TASK OBJECTIVE
All that is wanted is the exact text of the lines below from the one with "black brick I5:I7" through the one with "lime brick B6:C6 level 2 -> none", inclusive, minus any pictures.

MATERIAL PROVIDED
──────────────────────────────
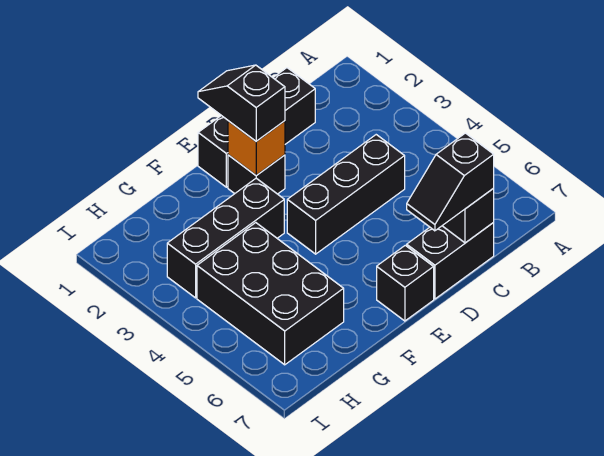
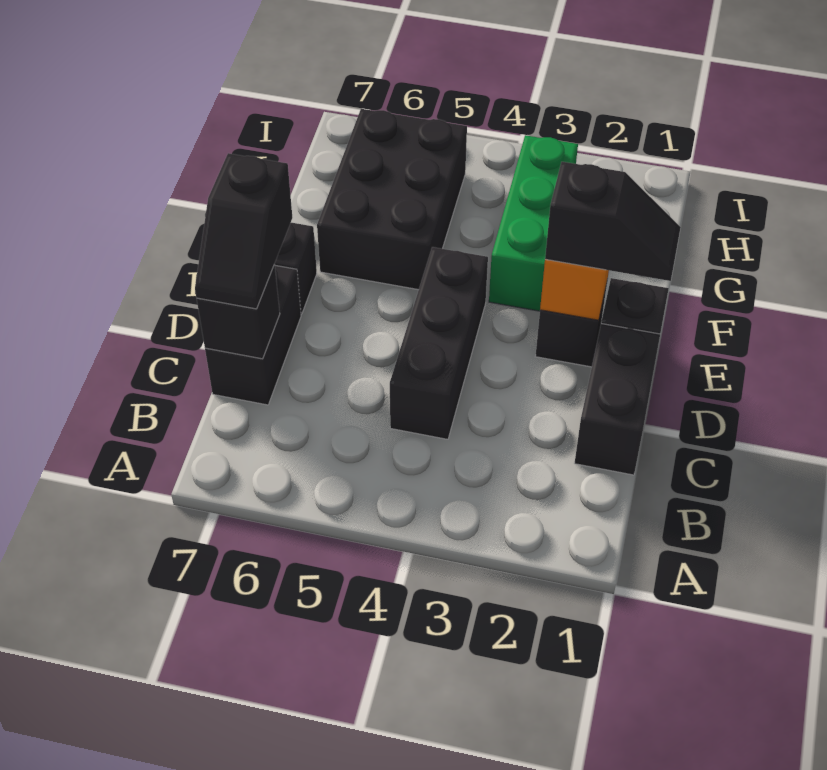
black slope C7:D7 level 3 top C -> black slope C7:D7 level 3 top D
black brick F3:H3 level 1 -> green brick F3:H3 level 1
black brick G4:H6 level 1 -> black brick F5:H6 level 1

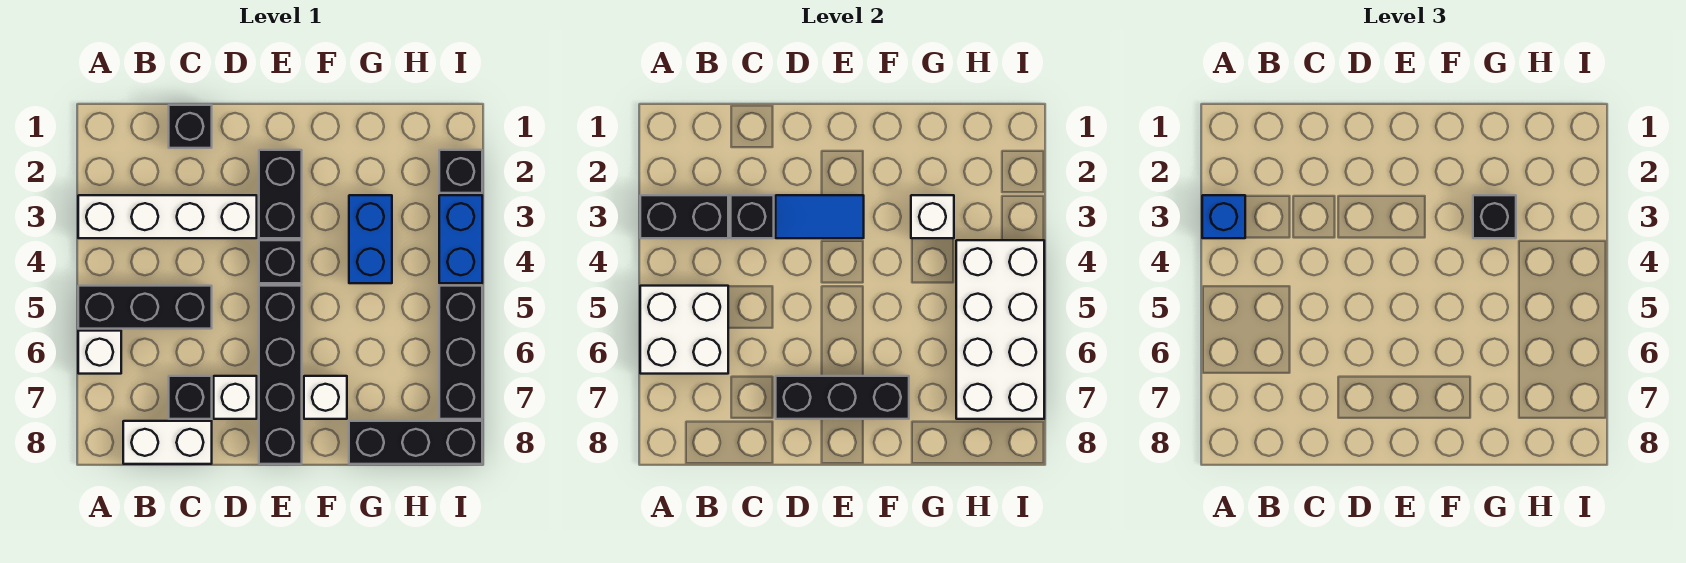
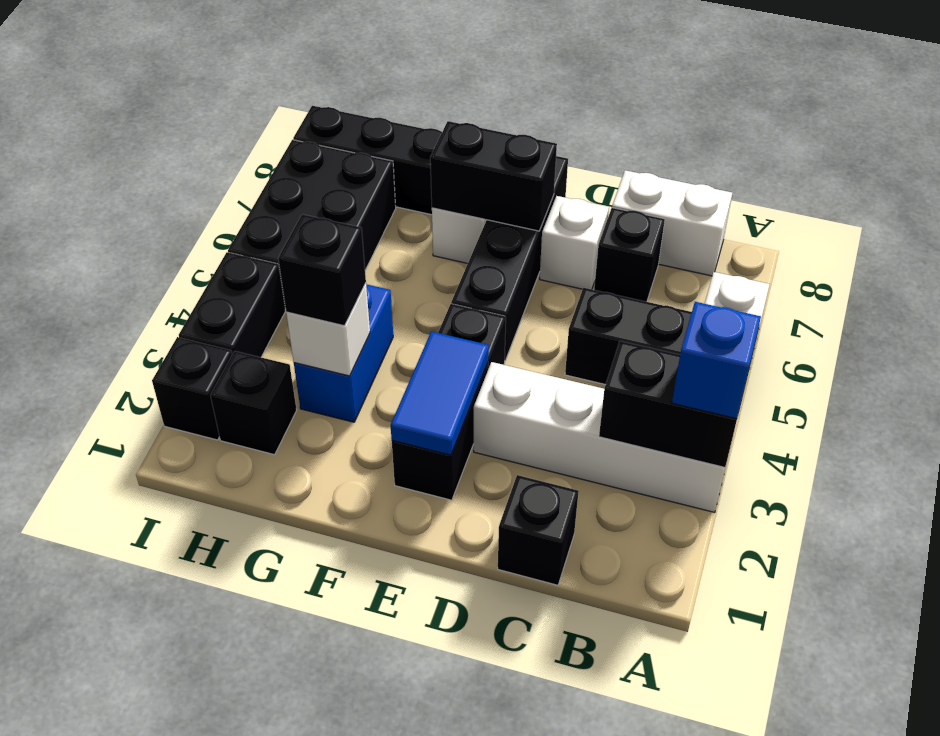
white brick A5:B6 level 2 -> none
black brick C3 level 2 -> black brick H2 level 1
blue tile D3:E3 level 2 -> blue tile E2:E3 level 2
black brick D7:F7 level 2 -> black brick E7:F7 level 2
white brick H4:I7 level 2 -> none
blue brick I3:I4 level 1 -> black brick I3:I4 level 1
black brick I5:I7 level 1 -> black brick H5:I7 level 1

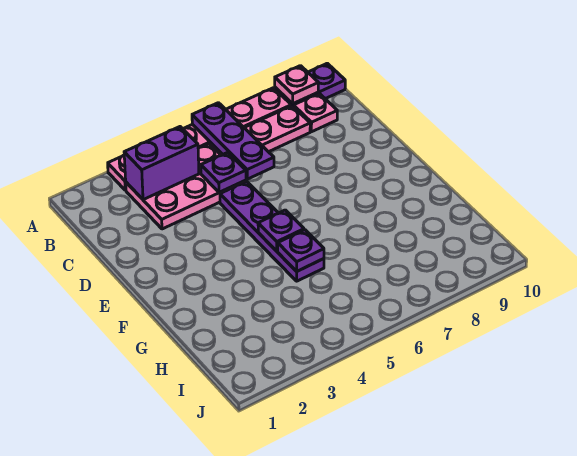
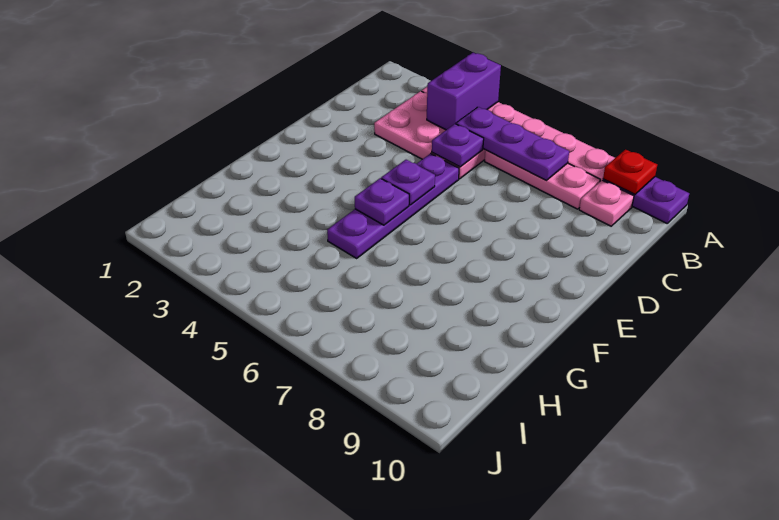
purple plate A6:C6 level 2 -> purple plate B5:B7 level 2
pink plate A9 level 2 -> red plate A9 level 2
purple brick B3:B4 level 2 -> purple brick A4:B4 level 2
purple plate G5 level 2 -> purple plate E5 level 2

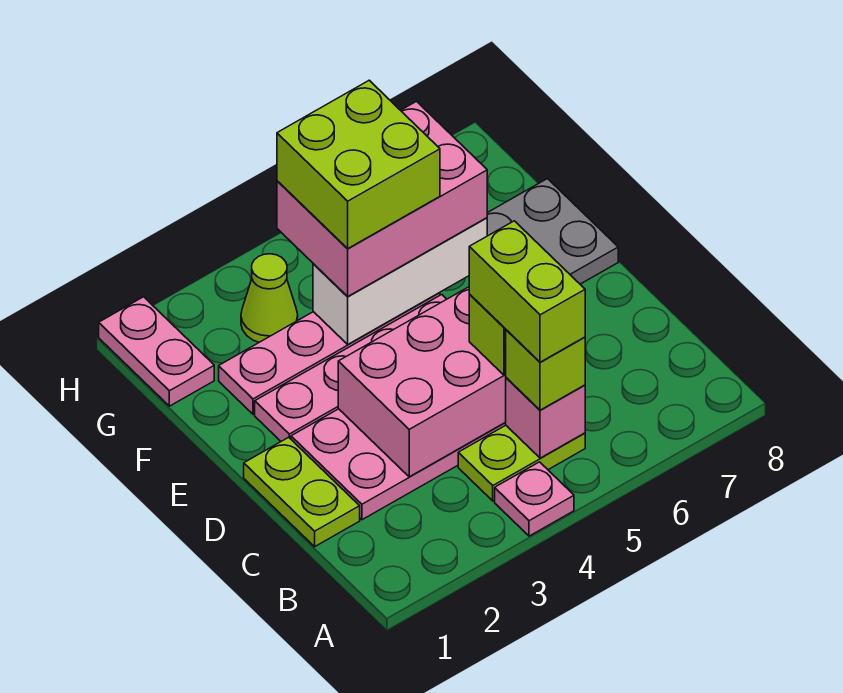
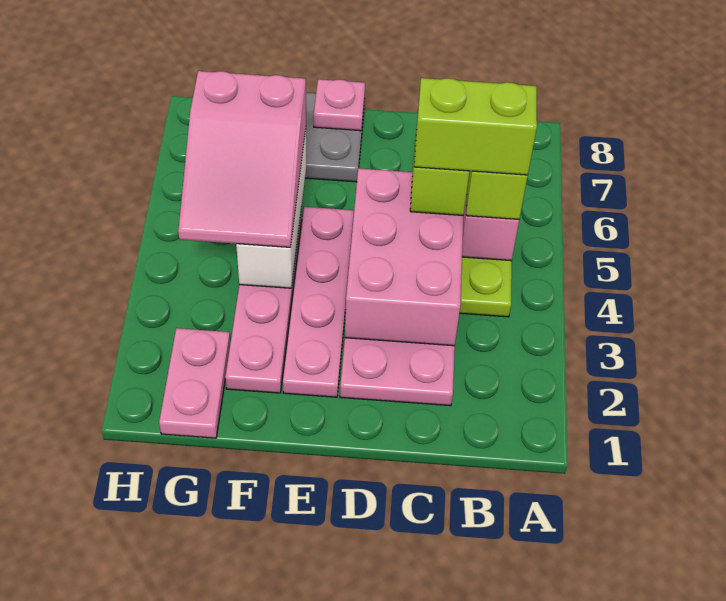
pink plate A4 level 1 -> pink plate E8 level 2
lime plate C1:D1 level 1 -> none
pink brick F4:G6 level 3 -> pink slope F4:G6 level 3 top 6
lime brick F4:G5 level 4 -> none
pink plate G1:H1 level 1 -> pink plate G1:G2 level 1
lime cone G3 level 1 -> none

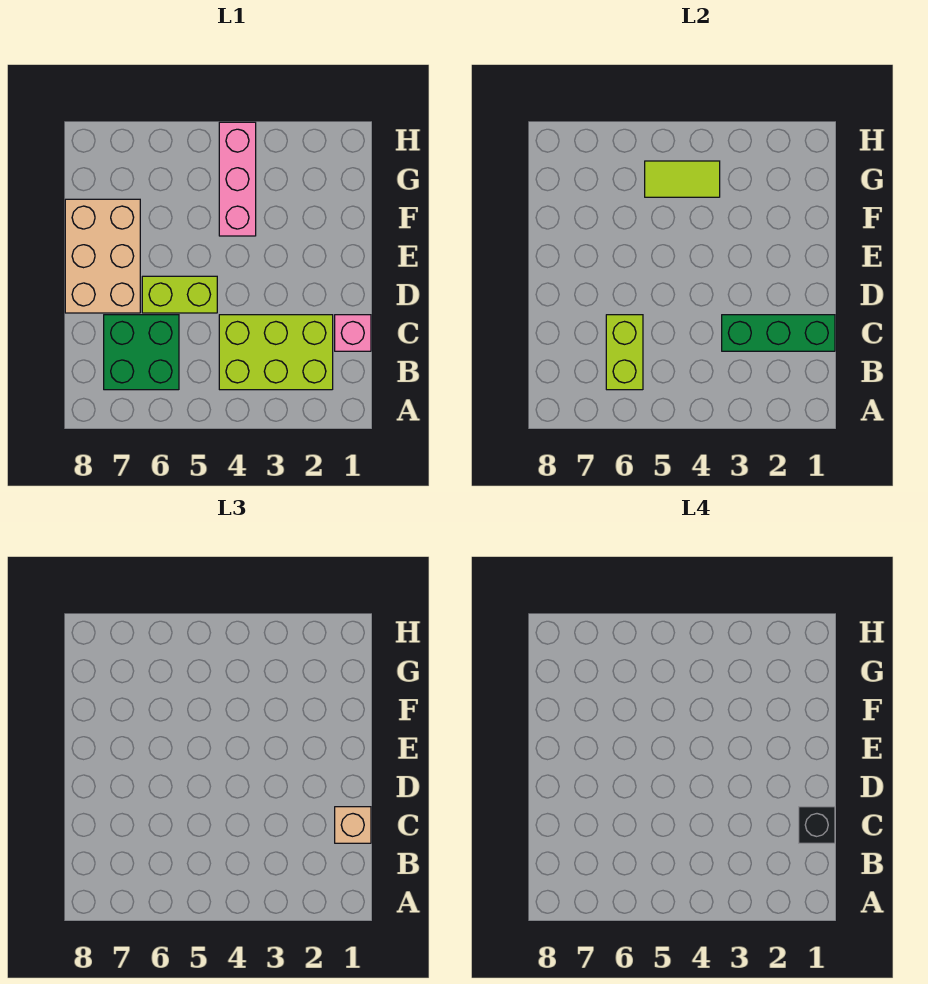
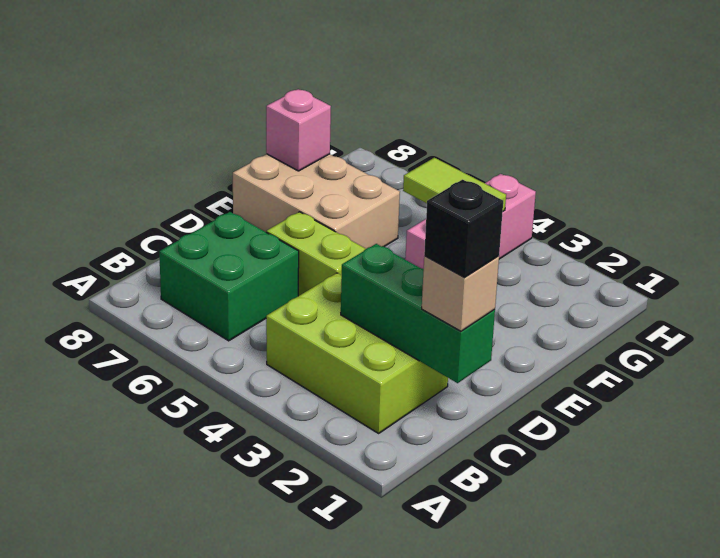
lime brick B6:C6 level 2 -> none
pink brick C1 level 1 -> pink brick F8 level 2
tan brick D7:F8 level 1 -> tan brick E6:F8 level 1

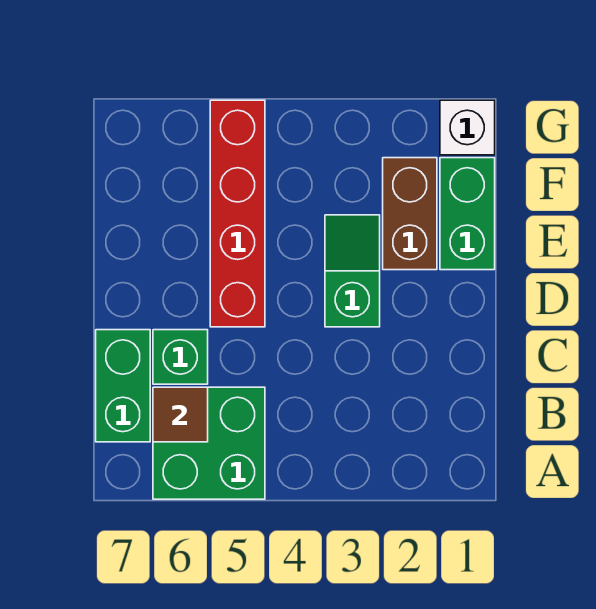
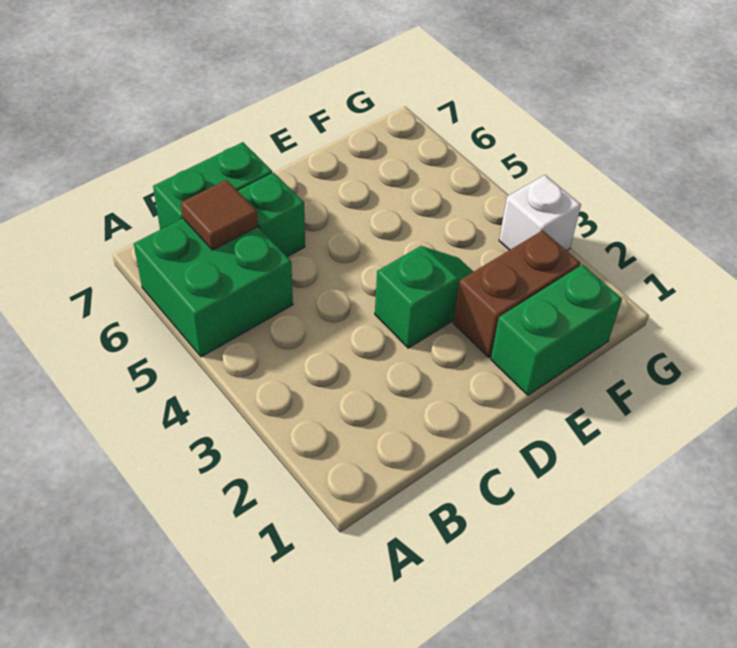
red brick D5:G5 level 1 -> none
white brick G1 level 1 -> white brick G3 level 1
──────────────────────────────
EXERCISE RESPONSE
black brick I5:I7 level 1 -> black brick H5:I7 level 1

purple plate A6:C6 level 2 -> purple plate B5:B7 level 2
pink plate A9 level 2 -> red plate A9 level 2
purple brick B3:B4 level 2 -> purple brick A4:B4 level 2
purple plate G5 level 2 -> purple plate E5 level 2

pink plate A4 level 1 -> pink plate E8 level 2
lime plate C1:D1 level 1 -> none
pink brick F4:G6 level 3 -> pink slope F4:G6 level 3 top 6
lime brick F4:G5 level 4 -> none
pink plate G1:H1 level 1 -> pink plate G1:G2 level 1
lime cone G3 level 1 -> none

lime brick B6:C6 level 2 -> none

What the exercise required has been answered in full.